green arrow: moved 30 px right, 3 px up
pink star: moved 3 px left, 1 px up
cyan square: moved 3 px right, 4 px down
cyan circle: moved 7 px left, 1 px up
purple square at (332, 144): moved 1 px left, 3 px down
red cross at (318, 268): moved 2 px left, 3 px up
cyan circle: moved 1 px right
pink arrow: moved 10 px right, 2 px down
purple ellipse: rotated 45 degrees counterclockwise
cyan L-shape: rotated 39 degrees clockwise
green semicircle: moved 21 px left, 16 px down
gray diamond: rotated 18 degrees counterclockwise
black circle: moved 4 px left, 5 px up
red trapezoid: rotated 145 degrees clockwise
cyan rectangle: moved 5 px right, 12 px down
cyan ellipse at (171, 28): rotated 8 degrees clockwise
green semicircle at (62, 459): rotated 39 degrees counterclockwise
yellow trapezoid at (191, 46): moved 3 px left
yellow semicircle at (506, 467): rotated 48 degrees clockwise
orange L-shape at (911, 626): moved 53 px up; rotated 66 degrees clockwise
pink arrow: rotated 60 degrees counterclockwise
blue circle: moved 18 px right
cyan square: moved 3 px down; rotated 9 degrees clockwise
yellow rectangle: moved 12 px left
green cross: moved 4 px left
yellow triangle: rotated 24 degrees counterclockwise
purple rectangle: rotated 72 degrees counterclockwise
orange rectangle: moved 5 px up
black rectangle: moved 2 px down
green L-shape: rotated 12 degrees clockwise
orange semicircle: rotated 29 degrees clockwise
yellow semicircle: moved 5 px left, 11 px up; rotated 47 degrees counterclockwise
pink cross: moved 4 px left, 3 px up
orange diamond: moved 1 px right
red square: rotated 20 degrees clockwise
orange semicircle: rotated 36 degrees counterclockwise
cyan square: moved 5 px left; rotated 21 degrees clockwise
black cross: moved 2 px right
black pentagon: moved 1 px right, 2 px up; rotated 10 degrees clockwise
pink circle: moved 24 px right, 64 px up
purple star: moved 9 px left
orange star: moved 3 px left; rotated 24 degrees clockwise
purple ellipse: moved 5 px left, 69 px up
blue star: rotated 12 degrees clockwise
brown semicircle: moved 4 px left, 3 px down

- [PROBLEM REQUIREMENTS]: Reproduce every record above exactly as it is written.

- [COMPLETED TASK]:
green arrow: moved 30 px right, 3 px up
pink star: moved 3 px left, 1 px up
cyan square: moved 3 px right, 4 px down
cyan circle: moved 7 px left, 1 px up
purple square at (332, 144): moved 1 px left, 3 px down
red cross at (318, 268): moved 2 px left, 3 px up
cyan circle: moved 1 px right
pink arrow: moved 10 px right, 2 px down
purple ellipse: rotated 45 degrees counterclockwise
cyan L-shape: rotated 39 degrees clockwise
green semicircle: moved 21 px left, 16 px down
gray diamond: rotated 18 degrees counterclockwise
black circle: moved 4 px left, 5 px up
red trapezoid: rotated 145 degrees clockwise
cyan rectangle: moved 5 px right, 12 px down
cyan ellipse at (171, 28): rotated 8 degrees clockwise
green semicircle at (62, 459): rotated 39 degrees counterclockwise
yellow trapezoid at (191, 46): moved 3 px left
yellow semicircle at (506, 467): rotated 48 degrees clockwise
orange L-shape at (911, 626): moved 53 px up; rotated 66 degrees clockwise
pink arrow: rotated 60 degrees counterclockwise
blue circle: moved 18 px right
cyan square: moved 3 px down; rotated 9 degrees clockwise
yellow rectangle: moved 12 px left
green cross: moved 4 px left
yellow triangle: rotated 24 degrees counterclockwise
purple rectangle: rotated 72 degrees counterclockwise
orange rectangle: moved 5 px up
black rectangle: moved 2 px down
green L-shape: rotated 12 degrees clockwise
orange semicircle: rotated 29 degrees clockwise
yellow semicircle: moved 5 px left, 11 px up; rotated 47 degrees counterclockwise
pink cross: moved 4 px left, 3 px up
orange diamond: moved 1 px right
red square: rotated 20 degrees clockwise
orange semicircle: rotated 36 degrees counterclockwise
cyan square: moved 5 px left; rotated 21 degrees clockwise
black cross: moved 2 px right
black pentagon: moved 1 px right, 2 px up; rotated 10 degrees clockwise
pink circle: moved 24 px right, 64 px up
purple star: moved 9 px left
orange star: moved 3 px left; rotated 24 degrees clockwise
purple ellipse: moved 5 px left, 69 px up
blue star: rotated 12 degrees clockwise
brown semicircle: moved 4 px left, 3 px down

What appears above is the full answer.